**EXERCISE DESCRIPTION:** Repeat exactly, and only, the lines below starting at the line that contains "(255, 167) = (177, 517): red" and ending at the line that contains "(405, 552) = (535, 442): black", inclusive of both.

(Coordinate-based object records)

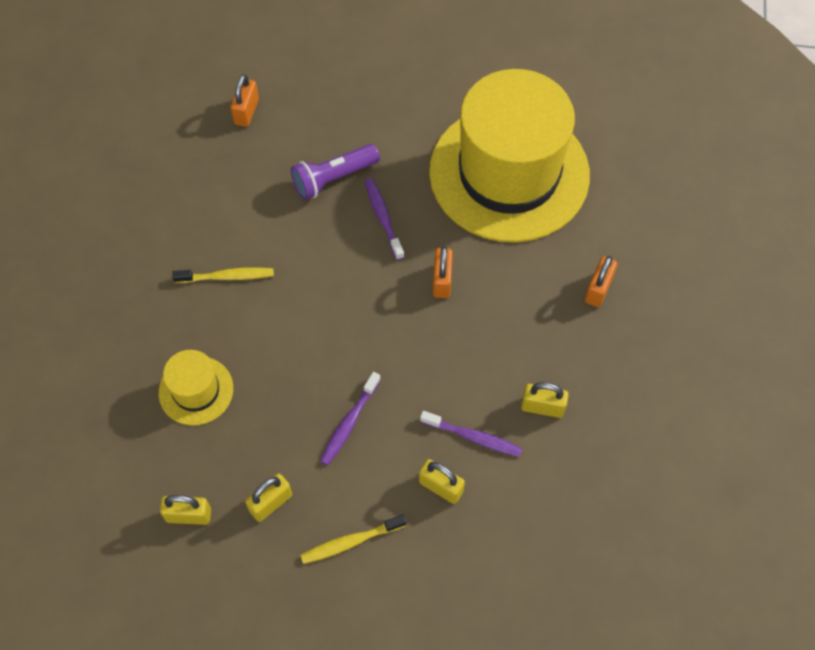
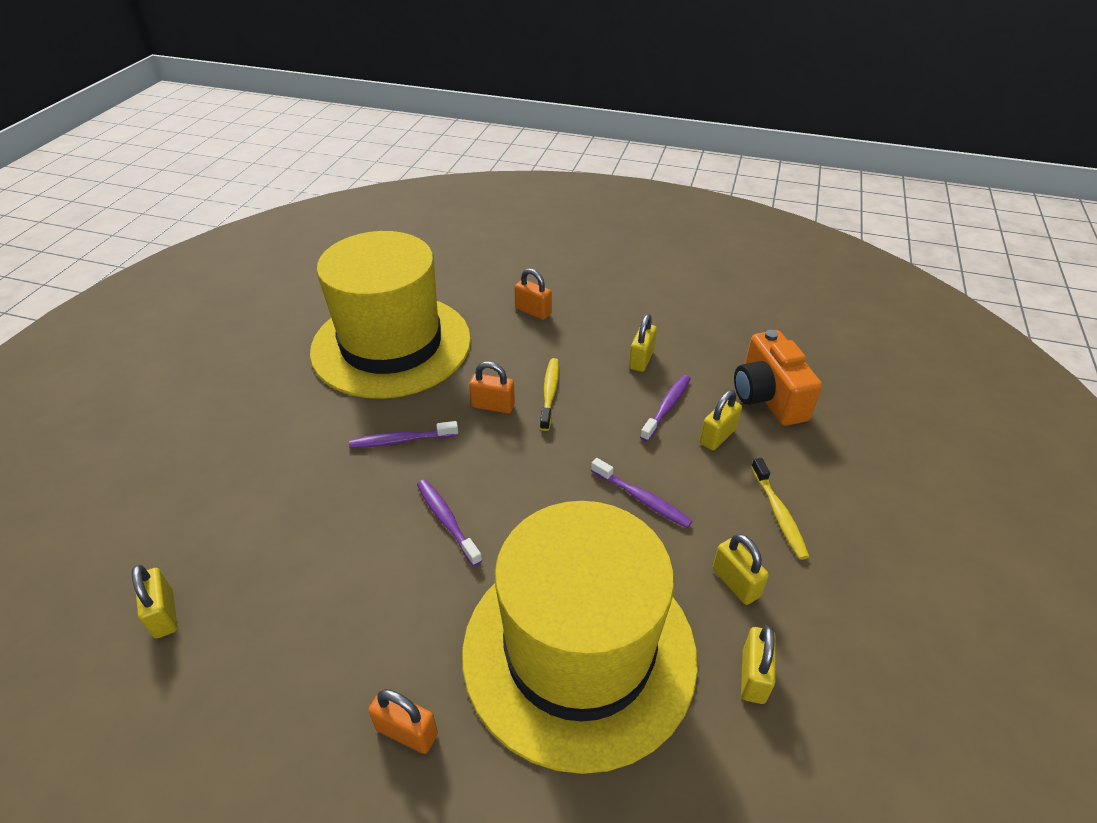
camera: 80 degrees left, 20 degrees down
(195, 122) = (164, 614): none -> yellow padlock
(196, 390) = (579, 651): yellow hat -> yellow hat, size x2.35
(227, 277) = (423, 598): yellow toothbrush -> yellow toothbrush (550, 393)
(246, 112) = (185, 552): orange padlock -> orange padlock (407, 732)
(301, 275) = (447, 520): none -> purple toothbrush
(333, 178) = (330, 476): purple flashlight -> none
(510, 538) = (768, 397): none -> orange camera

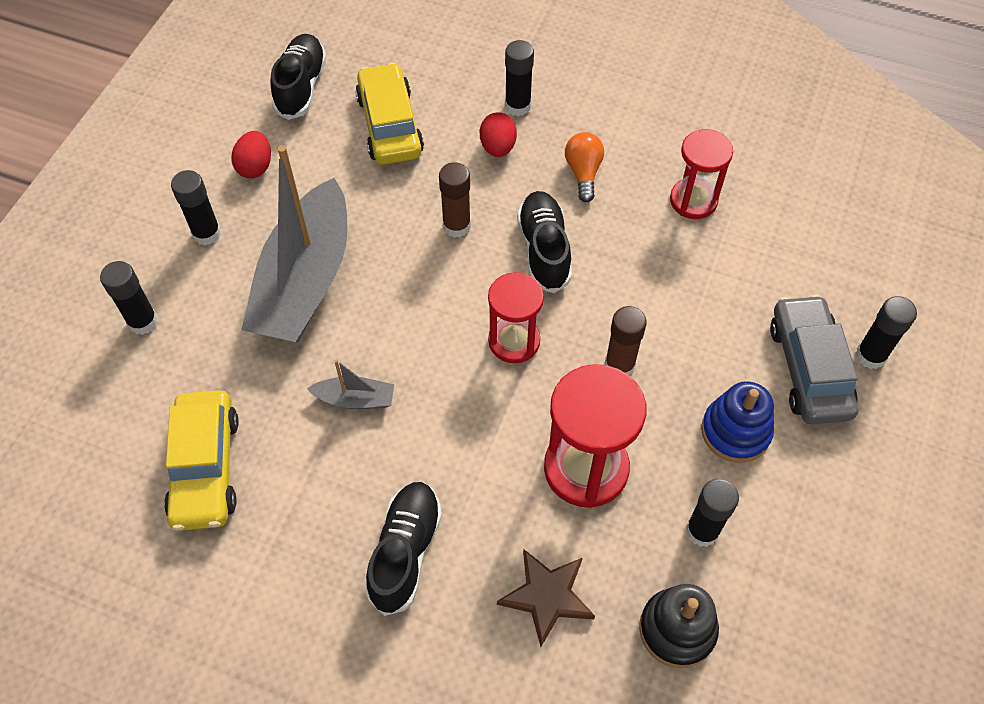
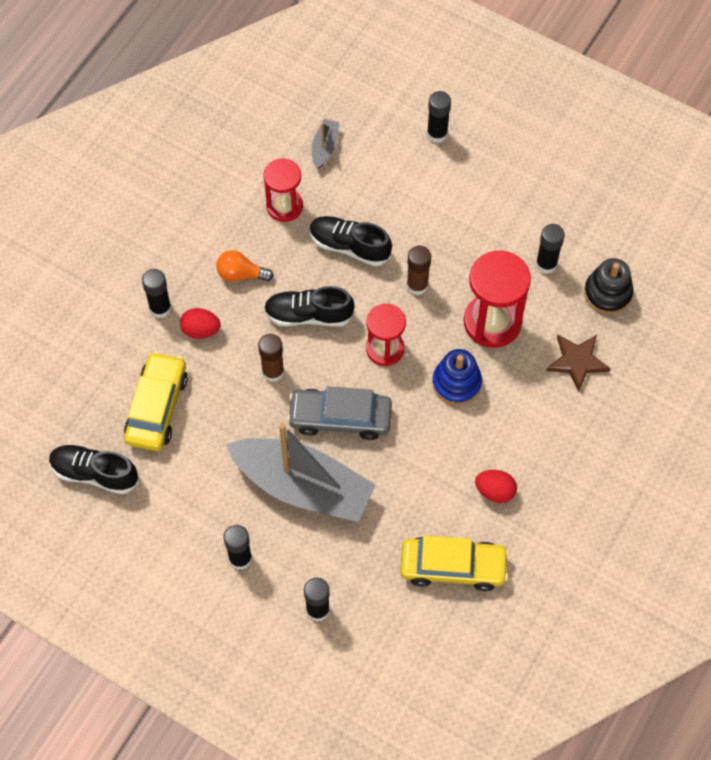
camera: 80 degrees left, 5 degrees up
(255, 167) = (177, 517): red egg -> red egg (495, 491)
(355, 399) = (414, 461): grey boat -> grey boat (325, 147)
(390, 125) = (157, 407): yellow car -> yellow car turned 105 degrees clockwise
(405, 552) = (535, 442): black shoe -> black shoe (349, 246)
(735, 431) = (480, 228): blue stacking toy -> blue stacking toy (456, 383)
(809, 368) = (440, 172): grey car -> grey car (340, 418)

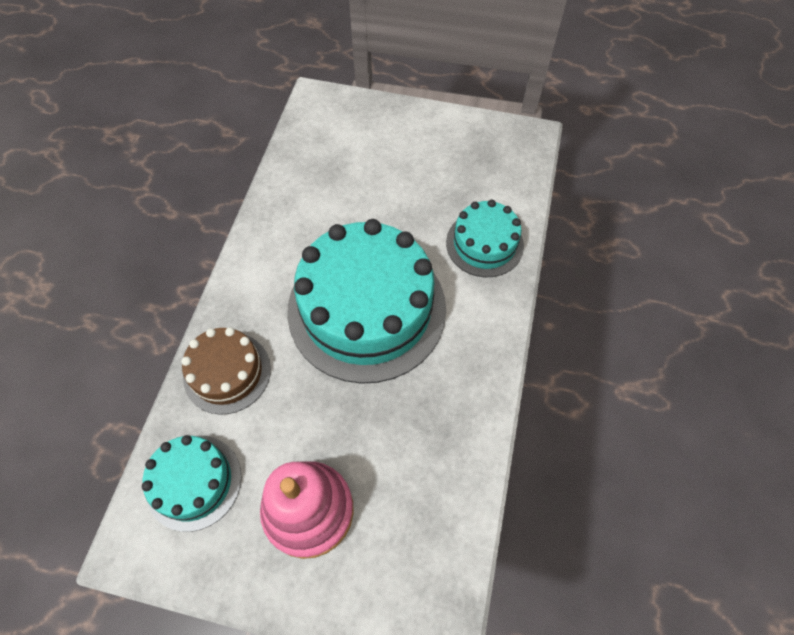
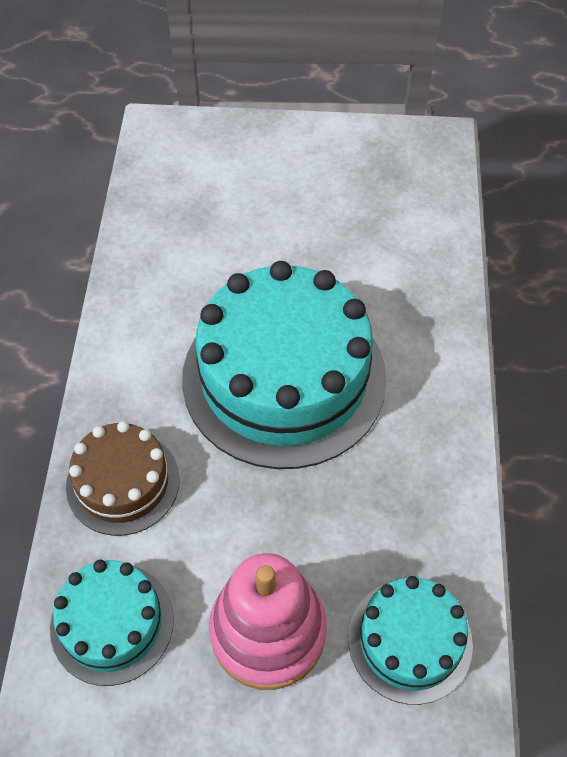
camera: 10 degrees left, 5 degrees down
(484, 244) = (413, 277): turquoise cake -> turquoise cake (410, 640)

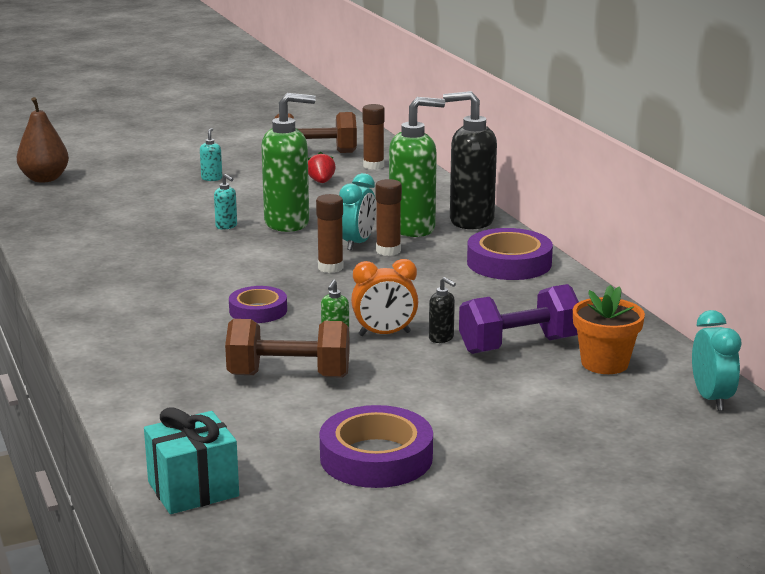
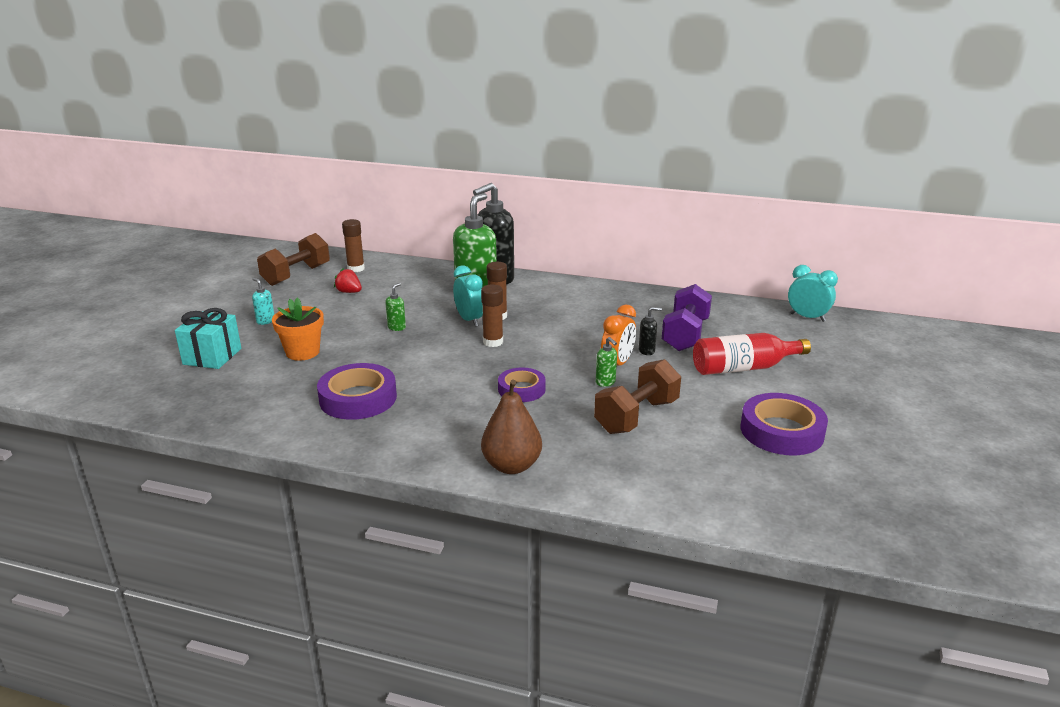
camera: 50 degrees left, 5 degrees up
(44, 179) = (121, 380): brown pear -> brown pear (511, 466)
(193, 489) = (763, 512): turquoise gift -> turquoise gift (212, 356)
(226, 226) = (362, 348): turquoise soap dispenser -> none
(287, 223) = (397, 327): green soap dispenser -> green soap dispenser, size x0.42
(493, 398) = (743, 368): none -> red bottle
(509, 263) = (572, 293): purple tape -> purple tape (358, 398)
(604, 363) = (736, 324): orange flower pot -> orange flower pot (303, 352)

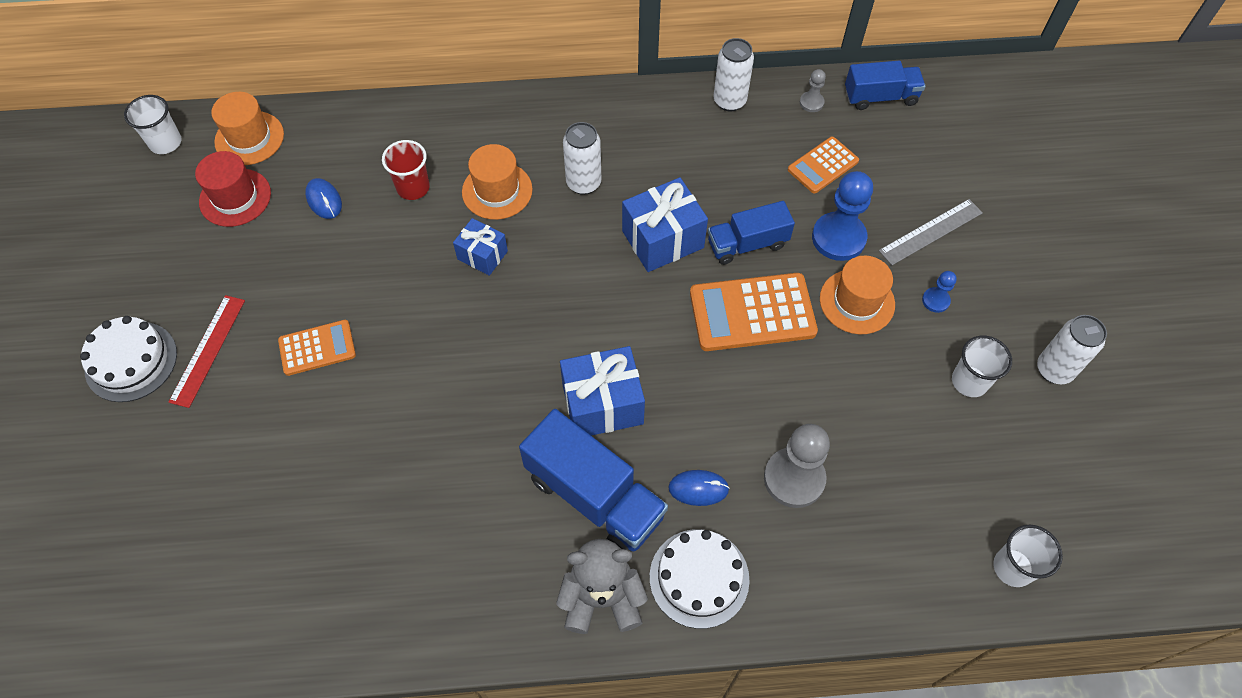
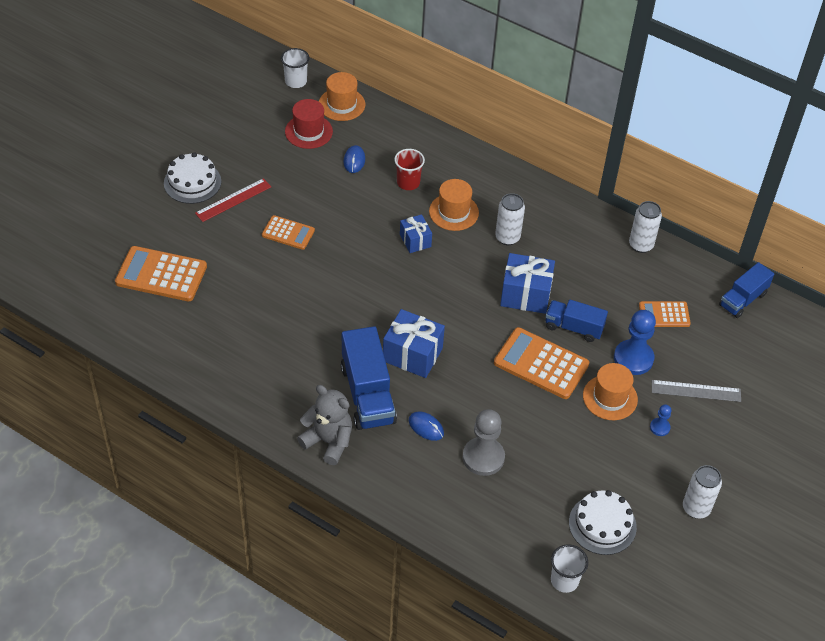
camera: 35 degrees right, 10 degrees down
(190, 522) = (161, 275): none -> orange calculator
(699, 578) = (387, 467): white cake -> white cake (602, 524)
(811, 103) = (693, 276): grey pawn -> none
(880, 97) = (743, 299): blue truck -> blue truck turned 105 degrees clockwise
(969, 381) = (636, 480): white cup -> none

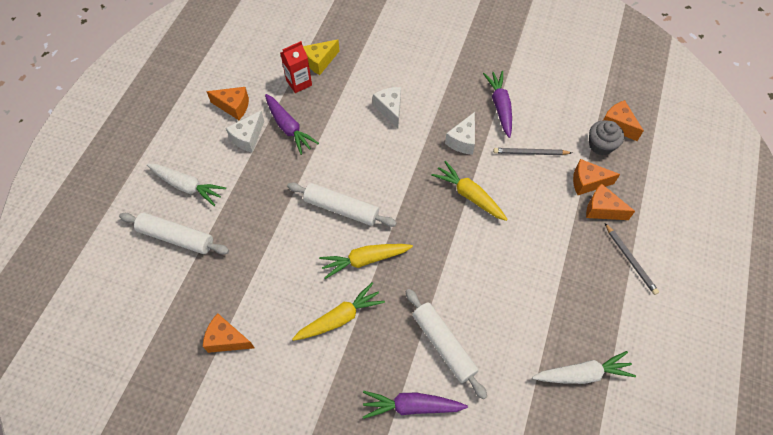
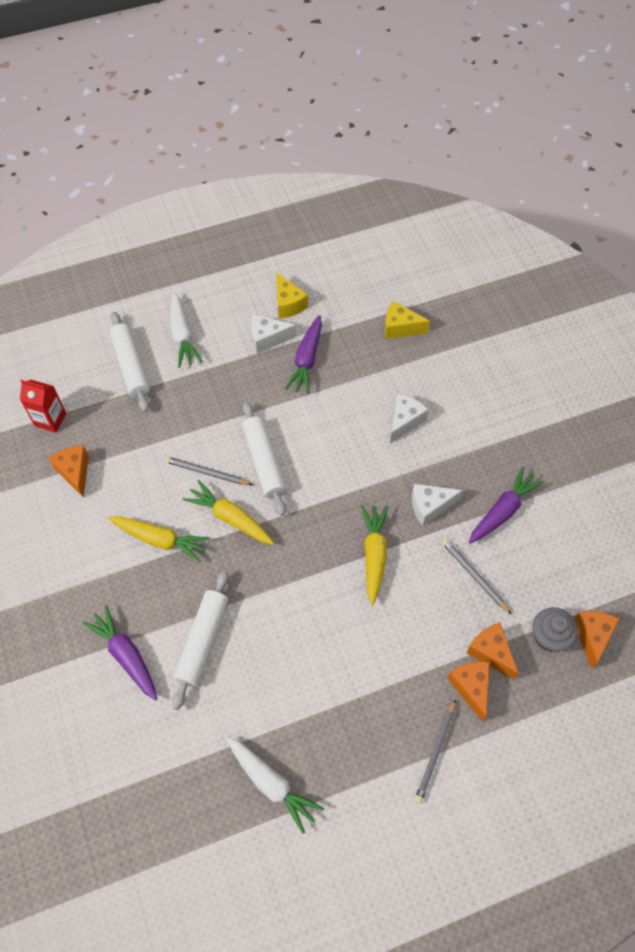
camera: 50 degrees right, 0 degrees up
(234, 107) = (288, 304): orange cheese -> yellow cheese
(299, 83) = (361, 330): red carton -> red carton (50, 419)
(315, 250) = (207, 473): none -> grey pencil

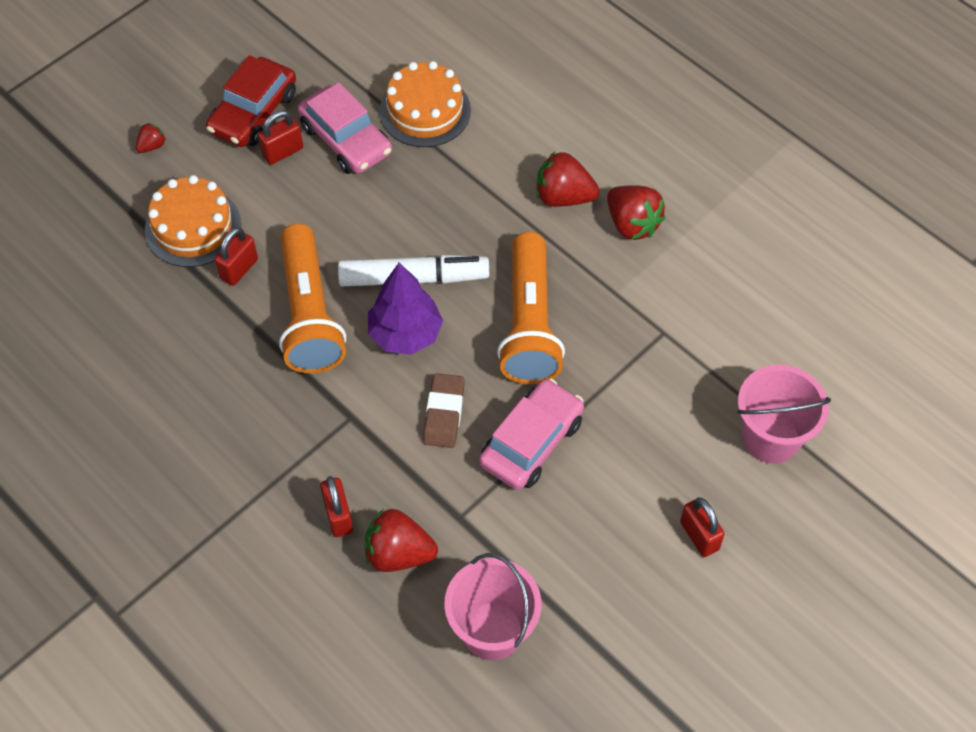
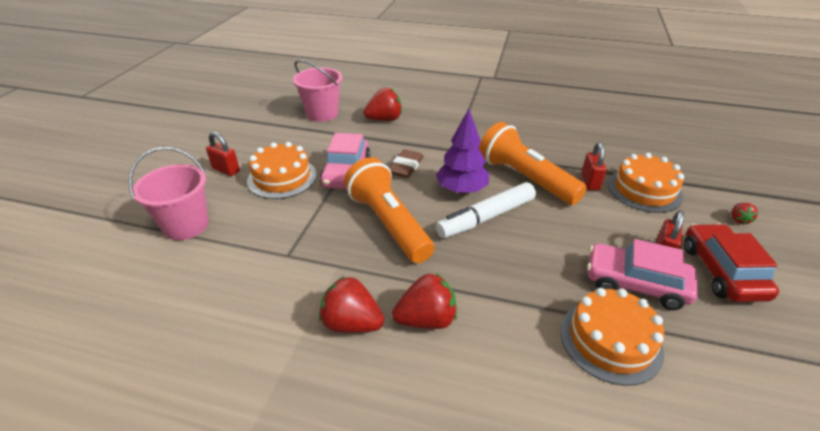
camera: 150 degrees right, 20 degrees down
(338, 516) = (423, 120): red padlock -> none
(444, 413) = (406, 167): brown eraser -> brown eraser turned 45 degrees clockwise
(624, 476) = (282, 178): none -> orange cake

**SOLUTION TO THE PROBLEM:**
(255, 167) = (177, 517): red egg -> red egg (495, 491)
(355, 399) = (414, 461): grey boat -> grey boat (325, 147)
(390, 125) = (157, 407): yellow car -> yellow car turned 105 degrees clockwise
(405, 552) = (535, 442): black shoe -> black shoe (349, 246)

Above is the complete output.